• **Task objective**
Please output the lines from the one with "none -> orange round brick G6:H7 level 1" through the end of the data exactly as written, omitting all pictures.

[Data records]
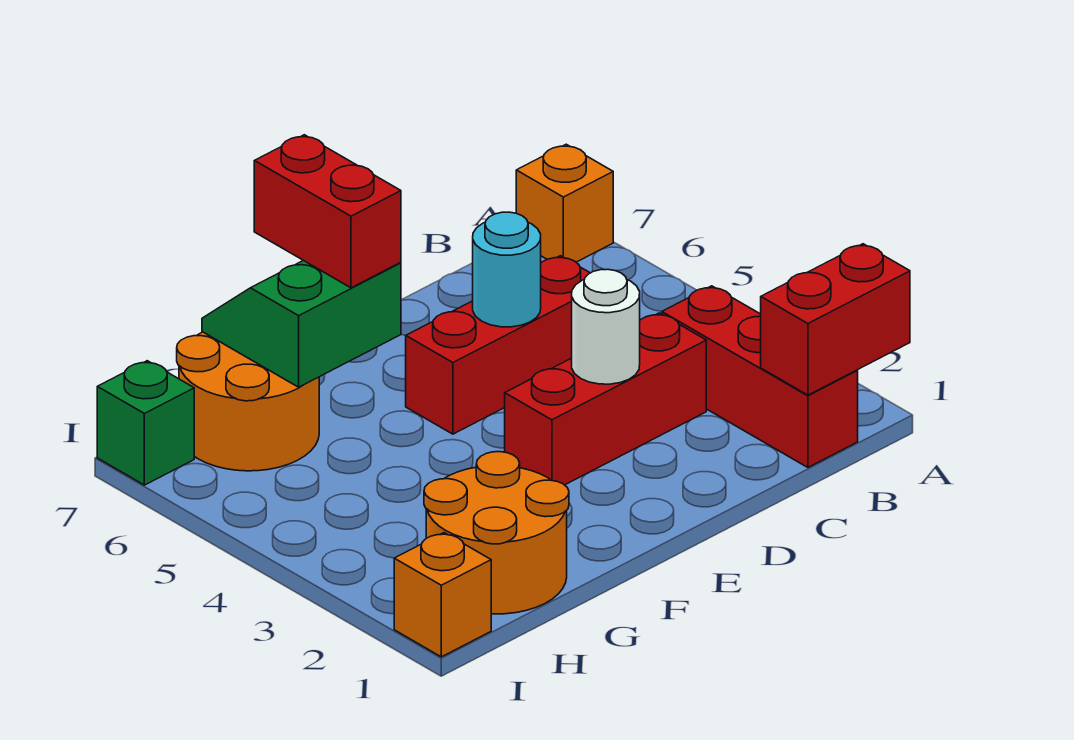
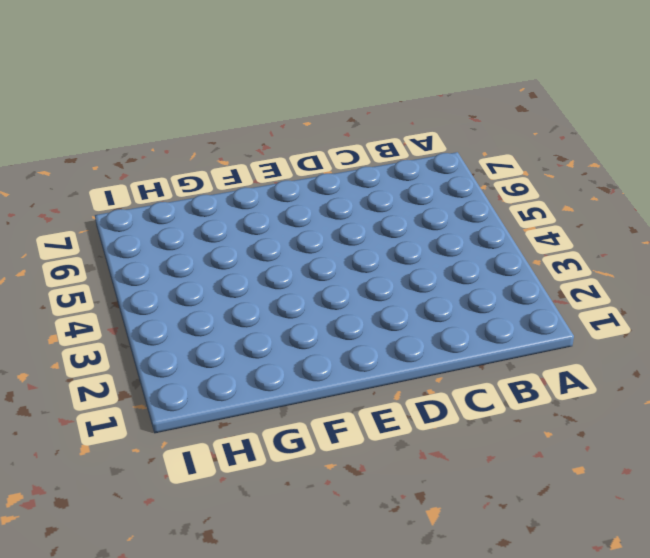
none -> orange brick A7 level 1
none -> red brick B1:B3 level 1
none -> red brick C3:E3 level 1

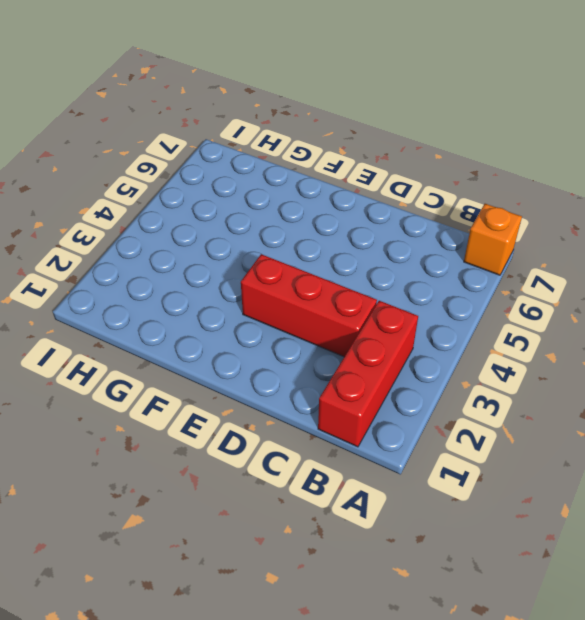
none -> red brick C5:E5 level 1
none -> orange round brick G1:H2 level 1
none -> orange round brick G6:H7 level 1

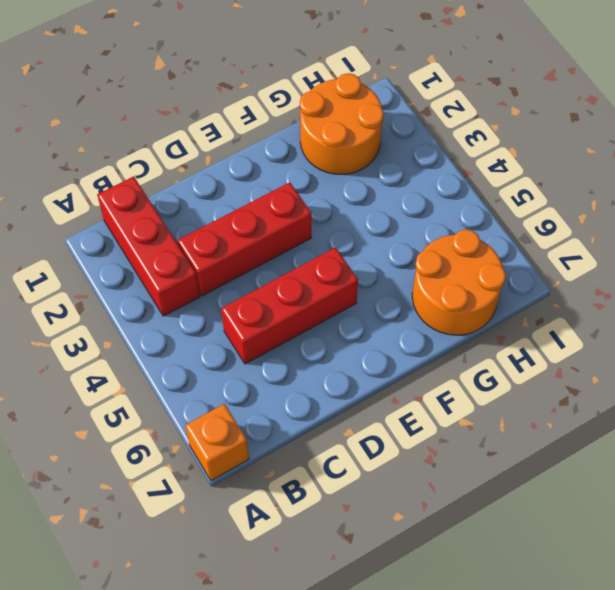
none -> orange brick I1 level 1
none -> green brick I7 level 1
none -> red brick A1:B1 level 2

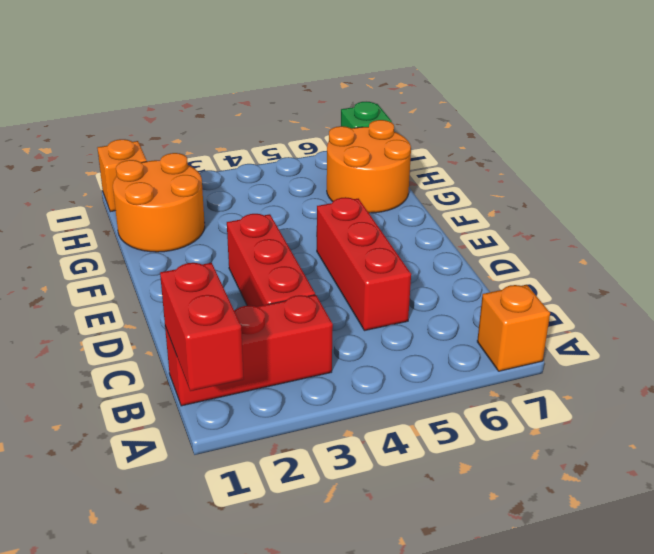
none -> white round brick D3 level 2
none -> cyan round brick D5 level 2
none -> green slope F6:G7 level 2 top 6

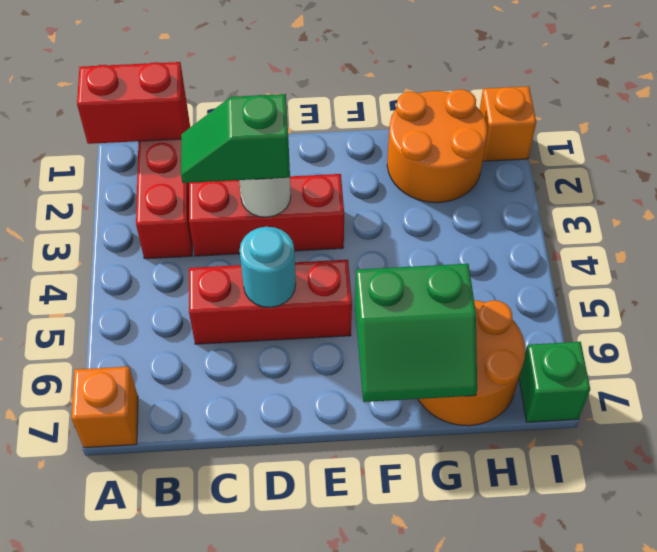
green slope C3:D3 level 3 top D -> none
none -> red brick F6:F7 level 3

• **Task output**
none -> orange round brick G6:H7 level 1

none -> orange brick I1 level 1
none -> green brick I7 level 1
none -> red brick A1:B1 level 2

none -> white round brick D3 level 2
none -> cyan round brick D5 level 2
none -> green slope F6:G7 level 2 top 6

green slope C3:D3 level 3 top D -> none
none -> red brick F6:F7 level 3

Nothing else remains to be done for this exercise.